# Records provided

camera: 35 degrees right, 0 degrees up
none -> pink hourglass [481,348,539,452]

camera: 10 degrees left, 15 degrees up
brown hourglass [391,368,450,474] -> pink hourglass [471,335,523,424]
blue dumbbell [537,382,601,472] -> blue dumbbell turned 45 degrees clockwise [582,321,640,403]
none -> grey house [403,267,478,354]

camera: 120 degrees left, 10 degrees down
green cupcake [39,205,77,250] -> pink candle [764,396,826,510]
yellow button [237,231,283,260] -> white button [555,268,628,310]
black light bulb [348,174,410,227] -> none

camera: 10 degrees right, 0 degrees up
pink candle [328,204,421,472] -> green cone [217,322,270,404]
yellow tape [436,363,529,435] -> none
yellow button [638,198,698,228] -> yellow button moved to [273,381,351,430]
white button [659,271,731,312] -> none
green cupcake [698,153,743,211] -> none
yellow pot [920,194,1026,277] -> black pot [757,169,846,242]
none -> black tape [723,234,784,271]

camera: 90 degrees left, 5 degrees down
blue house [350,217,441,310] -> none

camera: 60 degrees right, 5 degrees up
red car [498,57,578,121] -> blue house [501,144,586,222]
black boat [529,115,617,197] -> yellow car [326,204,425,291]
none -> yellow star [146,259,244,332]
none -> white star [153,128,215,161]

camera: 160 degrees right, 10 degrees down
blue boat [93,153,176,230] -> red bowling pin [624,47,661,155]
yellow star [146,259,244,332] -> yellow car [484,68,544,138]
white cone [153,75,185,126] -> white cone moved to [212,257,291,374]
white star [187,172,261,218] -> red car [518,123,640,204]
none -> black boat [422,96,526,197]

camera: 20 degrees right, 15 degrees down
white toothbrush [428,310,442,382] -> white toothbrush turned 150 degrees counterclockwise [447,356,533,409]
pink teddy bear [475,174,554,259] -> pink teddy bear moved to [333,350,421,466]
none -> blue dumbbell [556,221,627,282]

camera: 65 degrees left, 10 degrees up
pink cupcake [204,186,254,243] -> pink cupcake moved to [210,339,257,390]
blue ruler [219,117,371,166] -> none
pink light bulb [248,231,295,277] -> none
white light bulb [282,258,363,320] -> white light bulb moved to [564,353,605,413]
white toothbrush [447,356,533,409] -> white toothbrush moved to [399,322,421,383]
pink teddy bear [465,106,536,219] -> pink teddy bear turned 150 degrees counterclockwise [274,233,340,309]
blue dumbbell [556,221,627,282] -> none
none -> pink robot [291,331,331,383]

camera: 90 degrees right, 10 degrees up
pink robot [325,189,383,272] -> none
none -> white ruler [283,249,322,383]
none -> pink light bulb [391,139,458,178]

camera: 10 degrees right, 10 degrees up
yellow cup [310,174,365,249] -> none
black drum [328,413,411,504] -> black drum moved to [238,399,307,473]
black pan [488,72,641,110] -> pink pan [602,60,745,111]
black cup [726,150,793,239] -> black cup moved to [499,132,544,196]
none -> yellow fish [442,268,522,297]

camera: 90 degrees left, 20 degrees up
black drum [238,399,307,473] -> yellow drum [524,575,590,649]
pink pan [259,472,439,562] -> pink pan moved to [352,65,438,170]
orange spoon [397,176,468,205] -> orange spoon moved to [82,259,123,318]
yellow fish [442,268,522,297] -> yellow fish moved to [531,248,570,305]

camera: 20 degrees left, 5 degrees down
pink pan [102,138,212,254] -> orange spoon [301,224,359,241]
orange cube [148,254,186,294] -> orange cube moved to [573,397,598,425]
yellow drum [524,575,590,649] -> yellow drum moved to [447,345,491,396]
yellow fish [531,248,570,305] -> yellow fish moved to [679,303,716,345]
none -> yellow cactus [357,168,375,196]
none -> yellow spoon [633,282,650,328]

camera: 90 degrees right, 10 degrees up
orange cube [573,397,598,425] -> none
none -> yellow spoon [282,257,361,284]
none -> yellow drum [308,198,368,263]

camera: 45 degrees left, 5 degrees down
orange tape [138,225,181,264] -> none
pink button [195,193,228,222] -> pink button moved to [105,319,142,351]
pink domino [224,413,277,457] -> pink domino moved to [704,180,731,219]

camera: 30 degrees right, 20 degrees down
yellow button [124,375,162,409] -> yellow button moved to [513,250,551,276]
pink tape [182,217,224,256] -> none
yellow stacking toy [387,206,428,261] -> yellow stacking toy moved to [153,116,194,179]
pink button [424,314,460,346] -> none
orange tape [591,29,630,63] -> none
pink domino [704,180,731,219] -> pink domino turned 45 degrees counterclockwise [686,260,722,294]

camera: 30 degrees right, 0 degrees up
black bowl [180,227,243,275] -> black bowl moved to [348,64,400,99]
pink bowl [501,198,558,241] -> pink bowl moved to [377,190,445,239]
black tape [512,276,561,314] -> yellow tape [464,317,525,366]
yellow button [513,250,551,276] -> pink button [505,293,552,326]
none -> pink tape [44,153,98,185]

# What you have to do
Return exactly the lines that run from the top of the listing above to the line containing "white cone [153,75,185,126]", please, keeping both end lines and leaving out everything else.

# Solution to the problem
camera: 35 degrees right, 0 degrees up
none -> pink hourglass [481,348,539,452]

camera: 10 degrees left, 15 degrees up
brown hourglass [391,368,450,474] -> pink hourglass [471,335,523,424]
blue dumbbell [537,382,601,472] -> blue dumbbell turned 45 degrees clockwise [582,321,640,403]
none -> grey house [403,267,478,354]

camera: 120 degrees left, 10 degrees down
green cupcake [39,205,77,250] -> pink candle [764,396,826,510]
yellow button [237,231,283,260] -> white button [555,268,628,310]
black light bulb [348,174,410,227] -> none

camera: 10 degrees right, 0 degrees up
pink candle [328,204,421,472] -> green cone [217,322,270,404]
yellow tape [436,363,529,435] -> none
yellow button [638,198,698,228] -> yellow button moved to [273,381,351,430]
white button [659,271,731,312] -> none
green cupcake [698,153,743,211] -> none
yellow pot [920,194,1026,277] -> black pot [757,169,846,242]
none -> black tape [723,234,784,271]

camera: 90 degrees left, 5 degrees down
blue house [350,217,441,310] -> none

camera: 60 degrees right, 5 degrees up
red car [498,57,578,121] -> blue house [501,144,586,222]
black boat [529,115,617,197] -> yellow car [326,204,425,291]
none -> yellow star [146,259,244,332]
none -> white star [153,128,215,161]

camera: 160 degrees right, 10 degrees down
blue boat [93,153,176,230] -> red bowling pin [624,47,661,155]
yellow star [146,259,244,332] -> yellow car [484,68,544,138]
white cone [153,75,185,126] -> white cone moved to [212,257,291,374]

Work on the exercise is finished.